▸ To do
Copies of all lines containing the string "purple" are needed from the data below.

[Data entries]

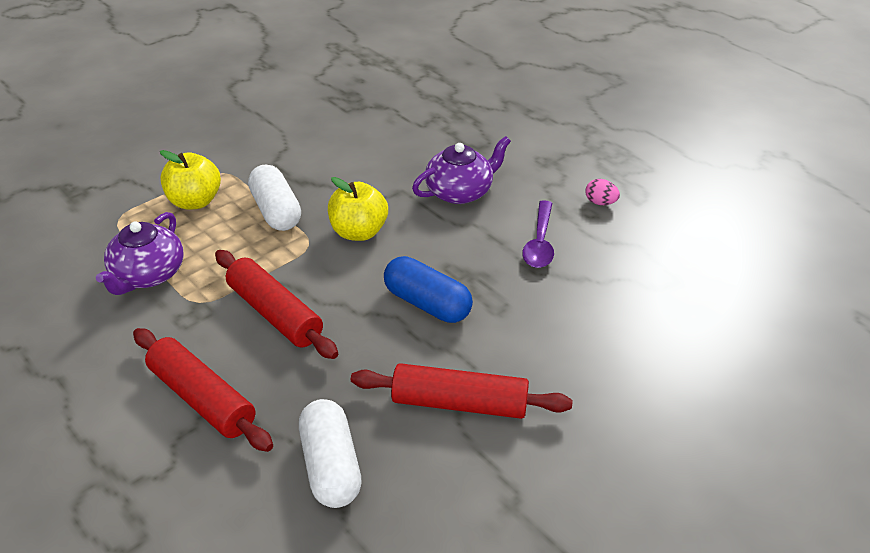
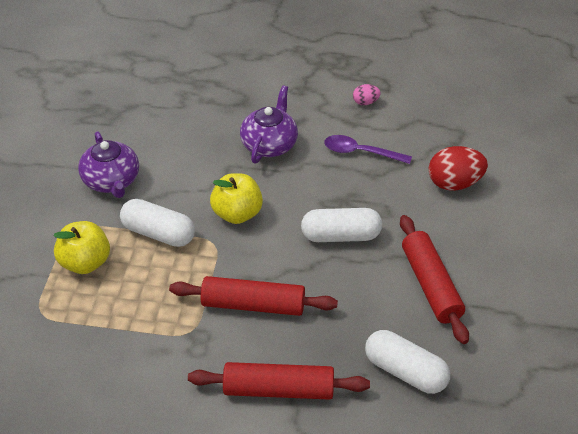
camera: 40 degrees left, 5 degrees up
(148, 275) = (126, 337): purple teapot -> purple teapot (112, 181)
(427, 303) = (341, 235): blue capsule -> white capsule
(459, 403) = (430, 285): red rolling pin -> red rolling pin turned 75 degrees counterclockwise
(540, 243) = (360, 152): purple spoon -> purple spoon turned 135 degrees clockwise
(606, 323) = (454, 183): none -> red egg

▸ Answer to this problem
(148, 275) = (126, 337): purple teapot -> purple teapot (112, 181)
(540, 243) = (360, 152): purple spoon -> purple spoon turned 135 degrees clockwise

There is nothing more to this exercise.